DATA EXTRACTS -

--

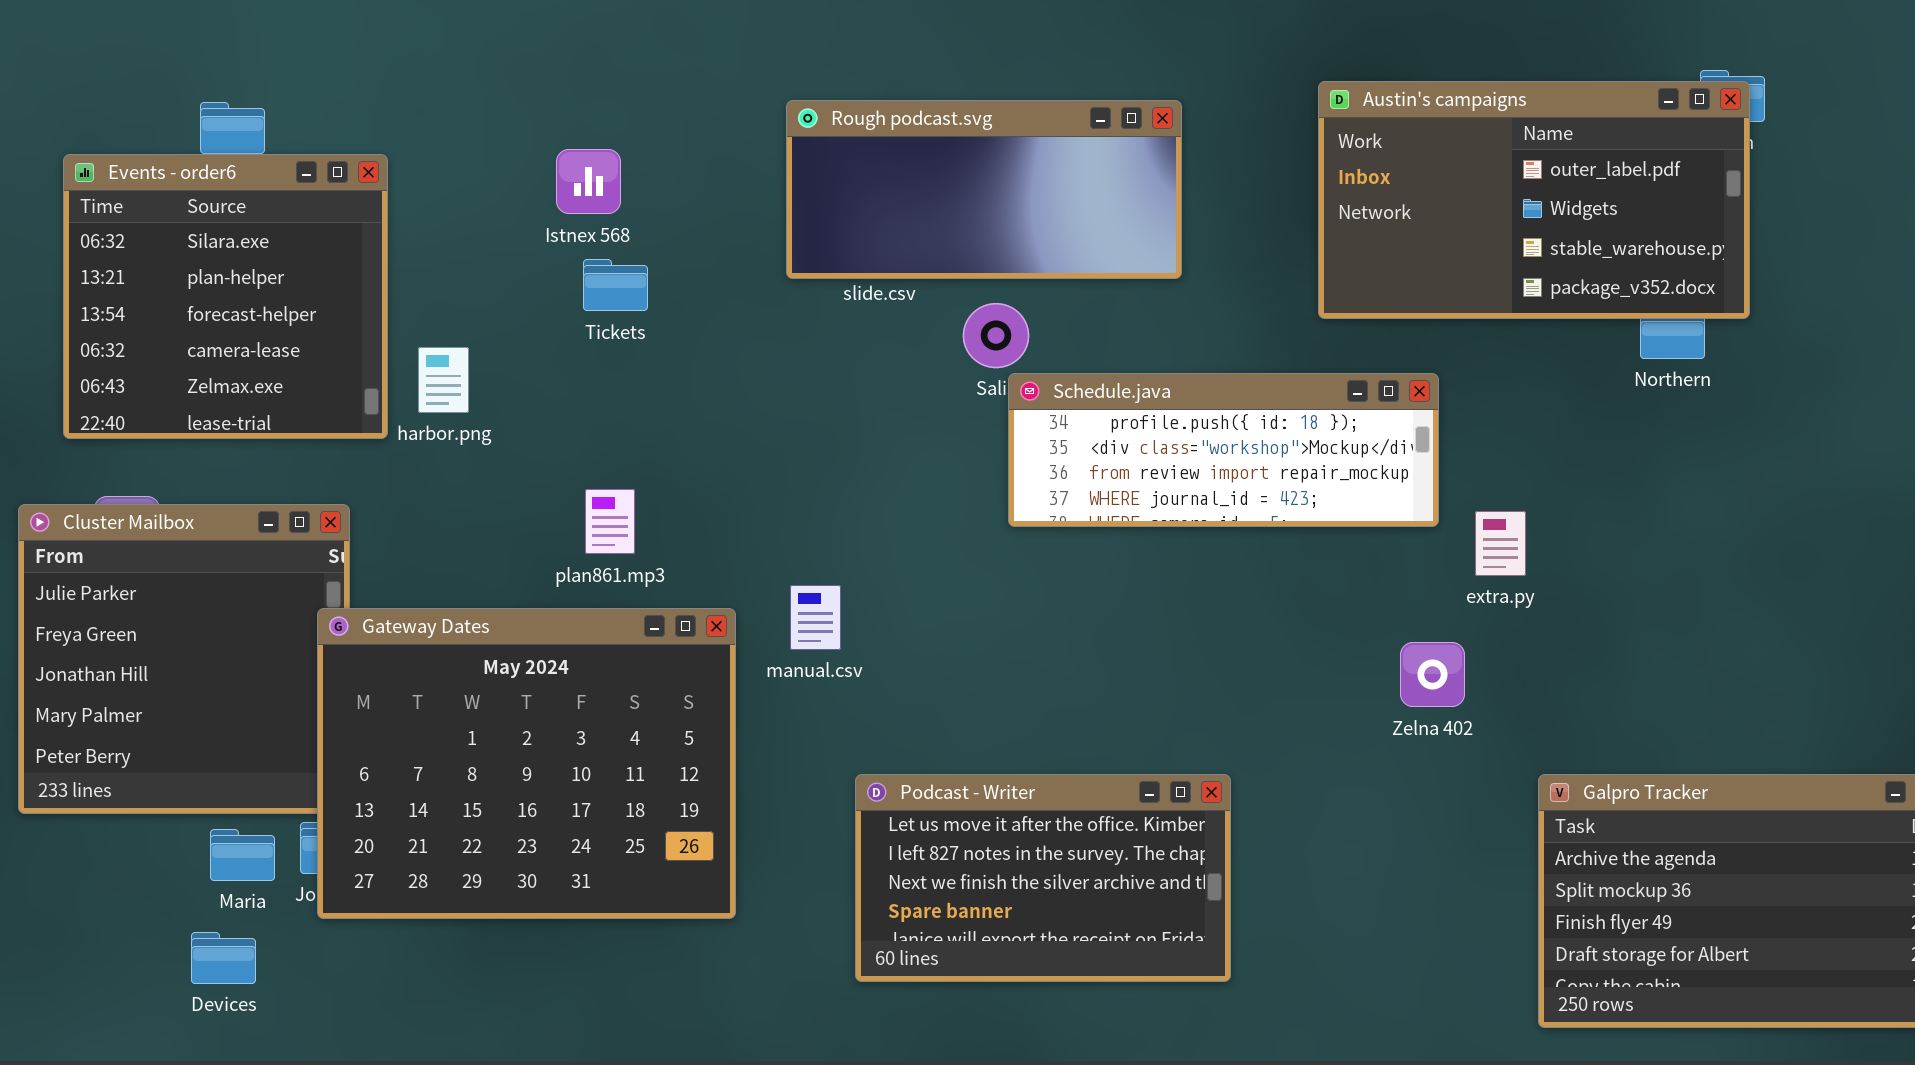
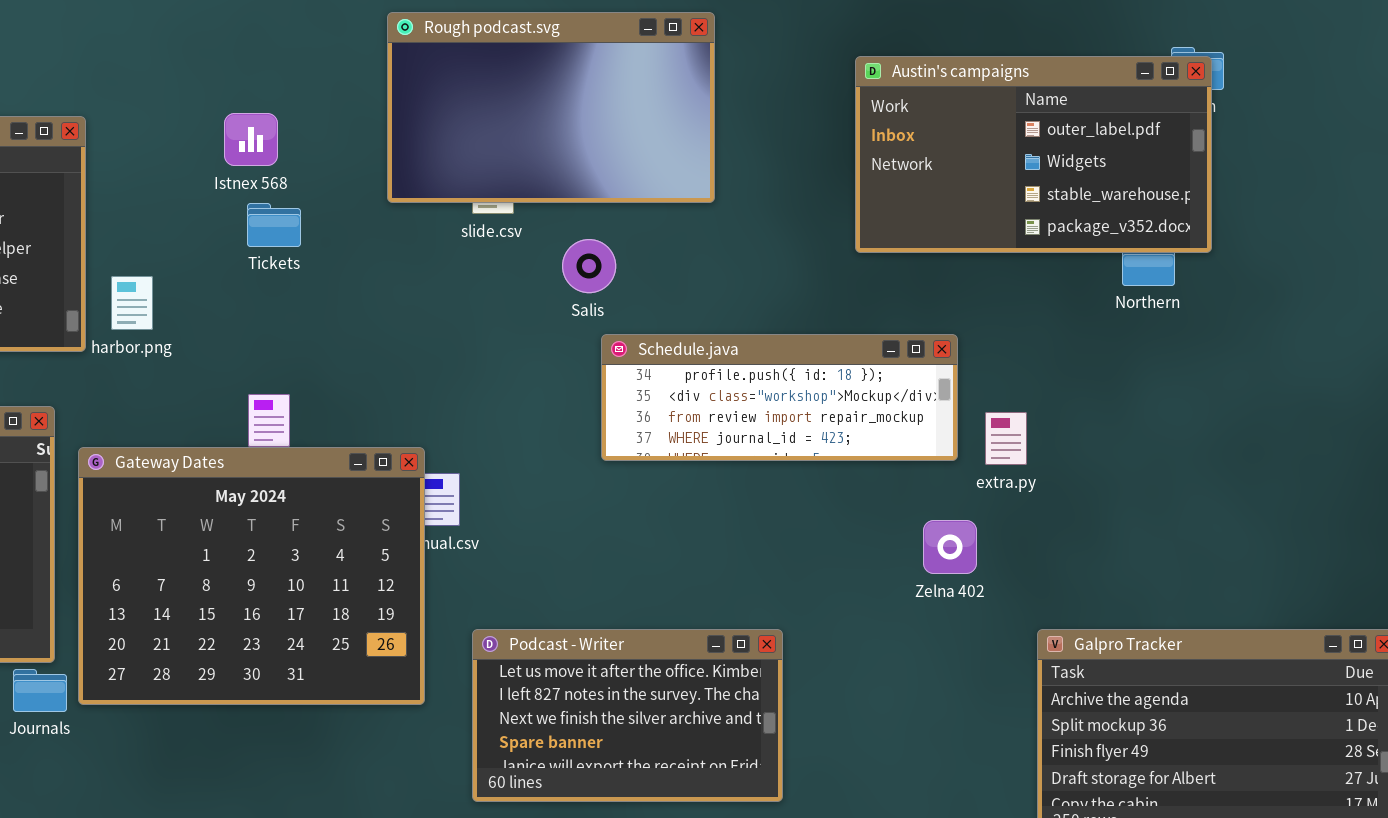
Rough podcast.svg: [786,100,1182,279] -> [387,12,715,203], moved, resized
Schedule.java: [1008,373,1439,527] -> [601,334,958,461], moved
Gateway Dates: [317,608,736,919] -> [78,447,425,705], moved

--

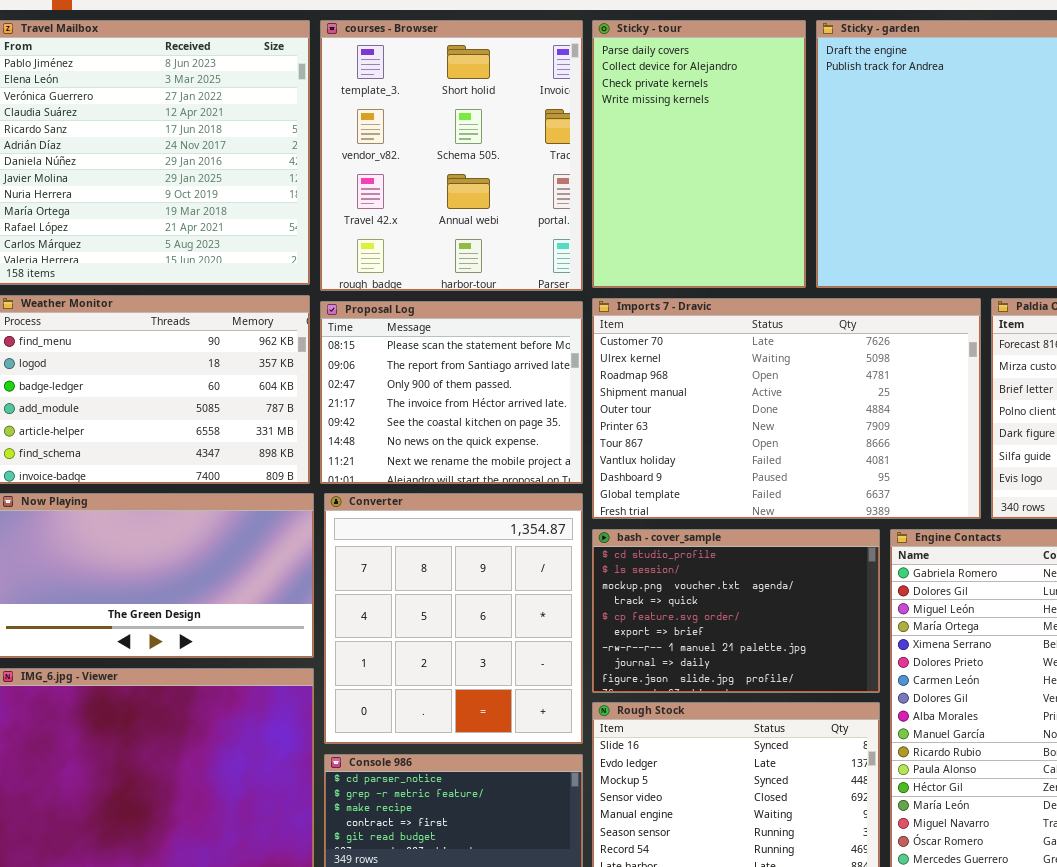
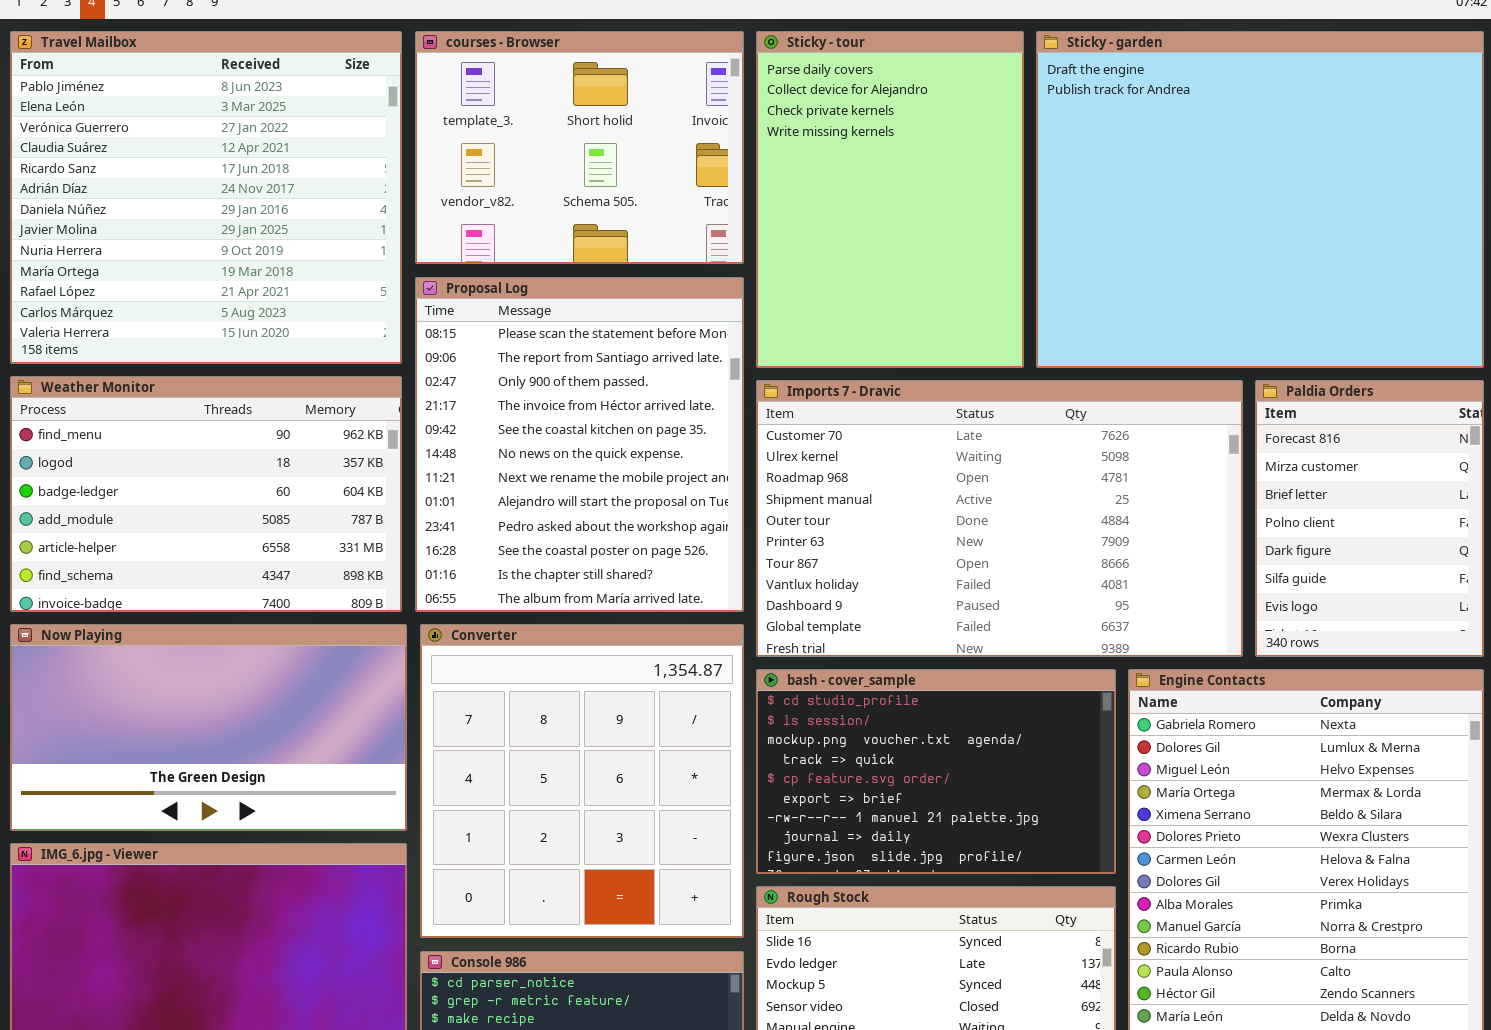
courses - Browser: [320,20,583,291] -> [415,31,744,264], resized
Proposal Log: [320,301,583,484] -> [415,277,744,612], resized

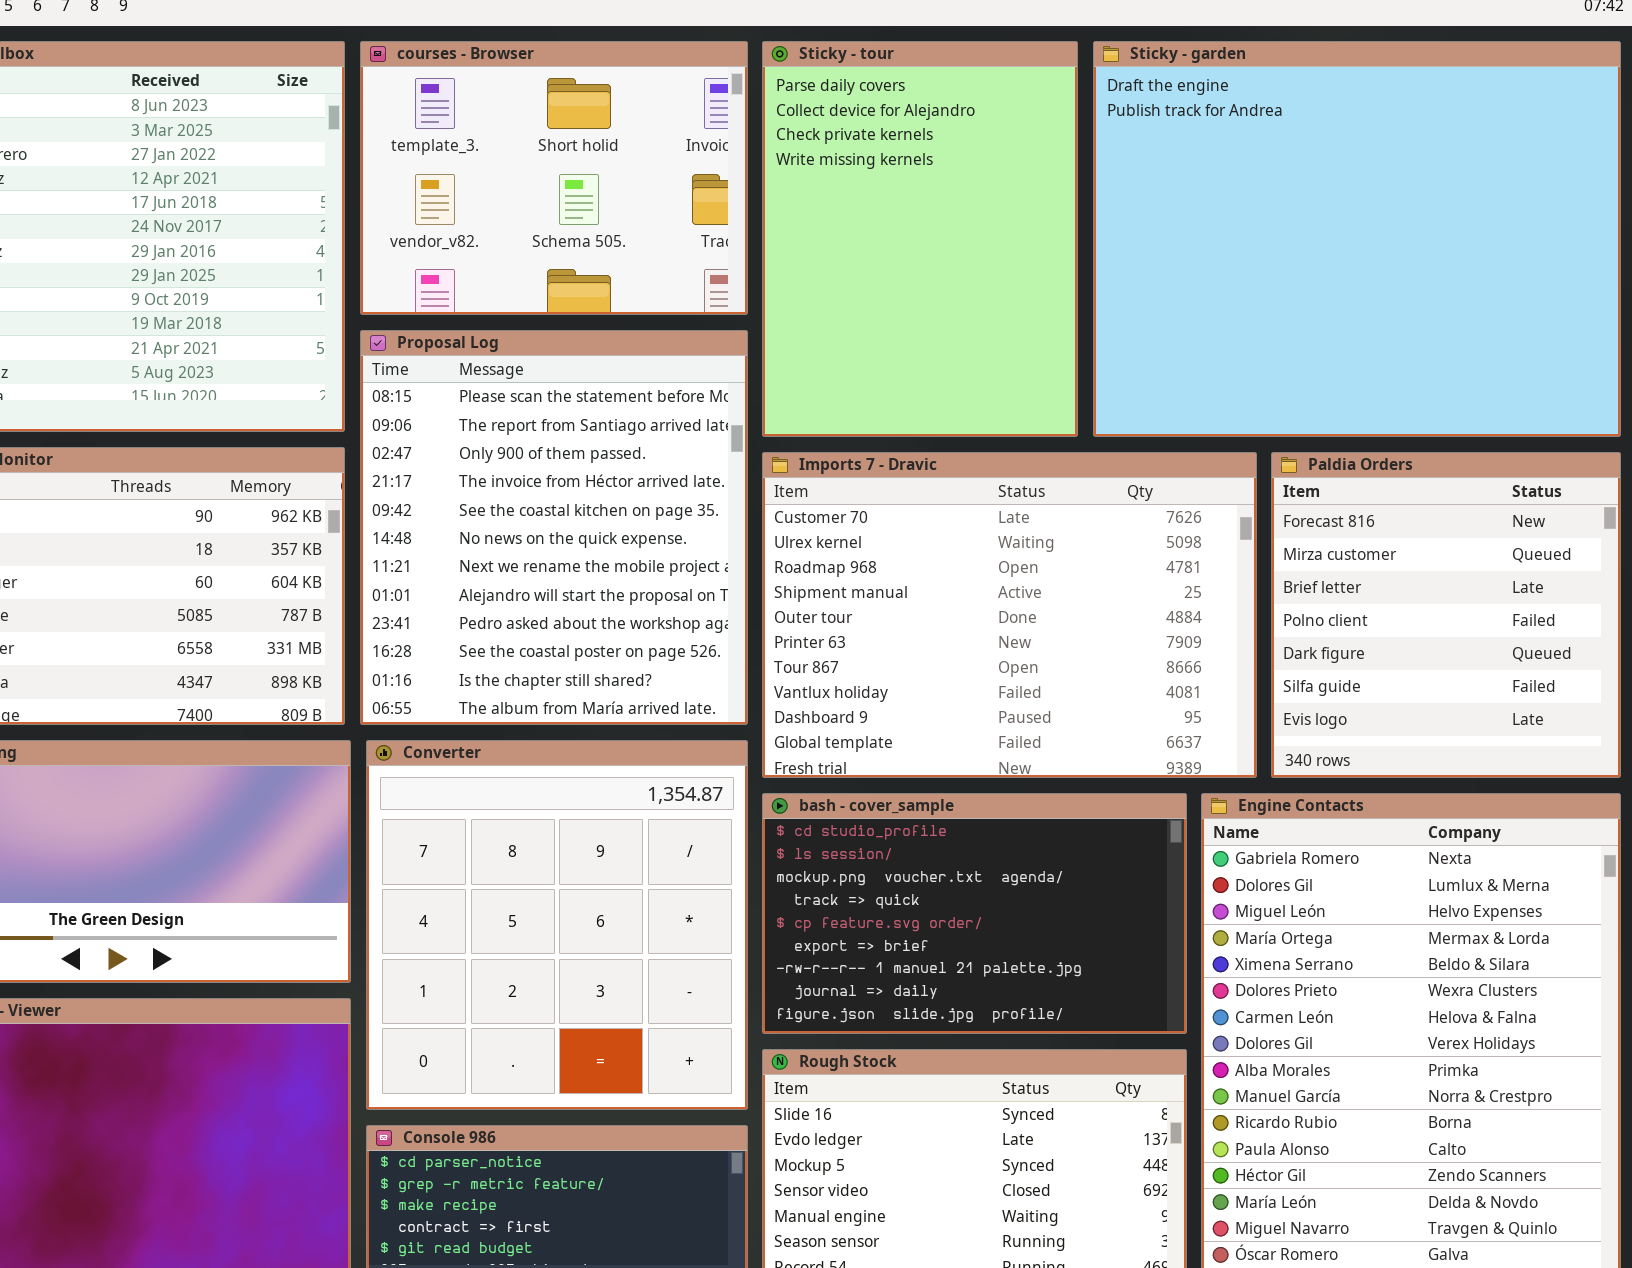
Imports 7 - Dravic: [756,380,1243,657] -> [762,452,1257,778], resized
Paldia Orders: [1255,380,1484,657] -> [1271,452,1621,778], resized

--

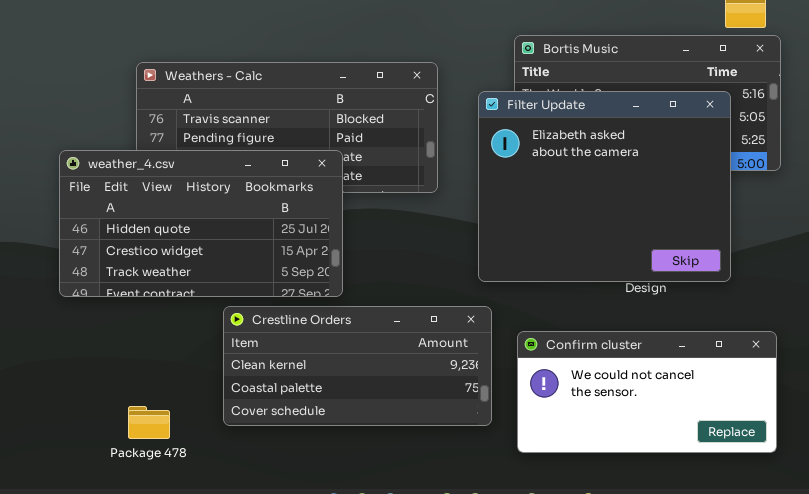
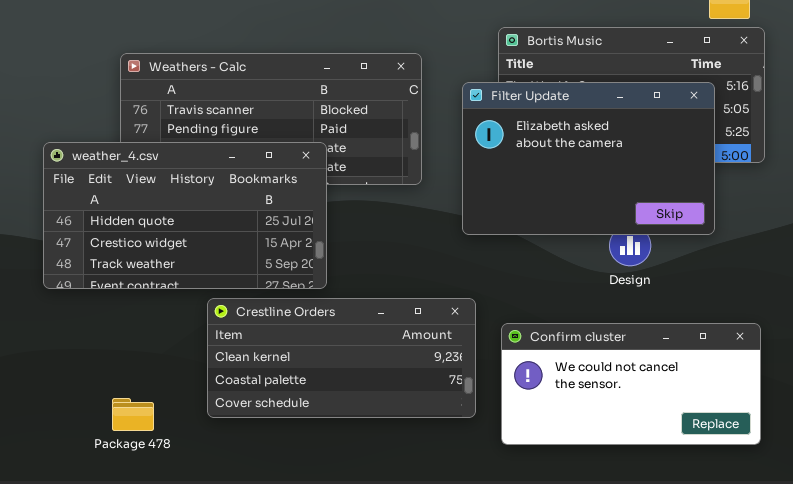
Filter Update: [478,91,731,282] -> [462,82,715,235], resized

--

ASSIGNMENT -
Using the data above, extract exactly the lines from the one that holds "Rough podcast.svg: [786,100,1182,279]" to the one that holds "Gateway Dates: [317,608,736,919]", both ends included, and no others.

RESPONSE TO THE TASK -
Rough podcast.svg: [786,100,1182,279] -> [387,12,715,203], moved, resized
Schedule.java: [1008,373,1439,527] -> [601,334,958,461], moved
Gateway Dates: [317,608,736,919] -> [78,447,425,705], moved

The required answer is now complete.